START Material for this task
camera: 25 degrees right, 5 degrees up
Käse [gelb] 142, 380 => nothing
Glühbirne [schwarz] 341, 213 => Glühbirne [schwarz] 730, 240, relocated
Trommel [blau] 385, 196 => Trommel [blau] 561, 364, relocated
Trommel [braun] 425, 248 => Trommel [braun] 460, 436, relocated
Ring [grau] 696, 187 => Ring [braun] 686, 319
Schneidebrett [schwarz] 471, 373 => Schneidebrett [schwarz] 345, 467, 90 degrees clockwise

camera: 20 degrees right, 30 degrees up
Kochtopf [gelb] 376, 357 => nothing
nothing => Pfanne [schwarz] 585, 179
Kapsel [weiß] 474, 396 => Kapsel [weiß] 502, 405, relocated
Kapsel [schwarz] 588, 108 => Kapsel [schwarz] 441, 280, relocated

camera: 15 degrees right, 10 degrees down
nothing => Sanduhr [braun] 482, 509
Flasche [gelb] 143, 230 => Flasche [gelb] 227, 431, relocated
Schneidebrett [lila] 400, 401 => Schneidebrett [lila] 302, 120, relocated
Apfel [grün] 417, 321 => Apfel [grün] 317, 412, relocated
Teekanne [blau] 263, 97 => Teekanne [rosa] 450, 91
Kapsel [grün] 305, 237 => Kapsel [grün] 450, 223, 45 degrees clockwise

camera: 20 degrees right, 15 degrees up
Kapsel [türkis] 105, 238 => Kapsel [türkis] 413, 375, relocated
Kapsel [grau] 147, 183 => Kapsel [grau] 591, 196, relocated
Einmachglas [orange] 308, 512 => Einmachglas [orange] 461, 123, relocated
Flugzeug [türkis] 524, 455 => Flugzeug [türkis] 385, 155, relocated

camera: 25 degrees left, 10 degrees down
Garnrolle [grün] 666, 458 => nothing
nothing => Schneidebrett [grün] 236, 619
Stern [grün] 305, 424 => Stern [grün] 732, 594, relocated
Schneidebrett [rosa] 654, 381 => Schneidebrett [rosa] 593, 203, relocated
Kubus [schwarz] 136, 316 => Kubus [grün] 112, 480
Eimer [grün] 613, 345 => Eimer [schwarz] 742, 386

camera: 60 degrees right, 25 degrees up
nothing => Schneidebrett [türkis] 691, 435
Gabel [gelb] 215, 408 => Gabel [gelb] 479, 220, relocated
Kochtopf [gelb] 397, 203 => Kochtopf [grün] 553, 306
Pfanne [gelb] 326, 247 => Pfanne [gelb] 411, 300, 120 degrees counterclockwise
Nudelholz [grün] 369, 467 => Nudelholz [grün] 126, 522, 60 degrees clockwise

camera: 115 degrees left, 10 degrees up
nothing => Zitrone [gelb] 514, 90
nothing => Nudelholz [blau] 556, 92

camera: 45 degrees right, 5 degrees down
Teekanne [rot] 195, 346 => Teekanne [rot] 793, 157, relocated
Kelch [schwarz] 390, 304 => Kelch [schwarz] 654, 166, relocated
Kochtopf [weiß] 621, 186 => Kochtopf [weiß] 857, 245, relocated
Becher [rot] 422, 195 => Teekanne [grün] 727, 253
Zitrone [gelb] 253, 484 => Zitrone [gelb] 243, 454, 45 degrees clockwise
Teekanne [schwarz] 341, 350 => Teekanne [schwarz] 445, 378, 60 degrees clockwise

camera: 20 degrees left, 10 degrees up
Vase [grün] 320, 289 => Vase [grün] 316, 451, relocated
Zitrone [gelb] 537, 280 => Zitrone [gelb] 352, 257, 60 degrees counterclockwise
END Material for this task
Go through the preceding material and copy each line that has the word "Trommel".

◆ **Answer to this exercise**
Trommel [blau] 385, 196 => Trommel [blau] 561, 364, relocated
Trommel [braun] 425, 248 => Trommel [braun] 460, 436, relocated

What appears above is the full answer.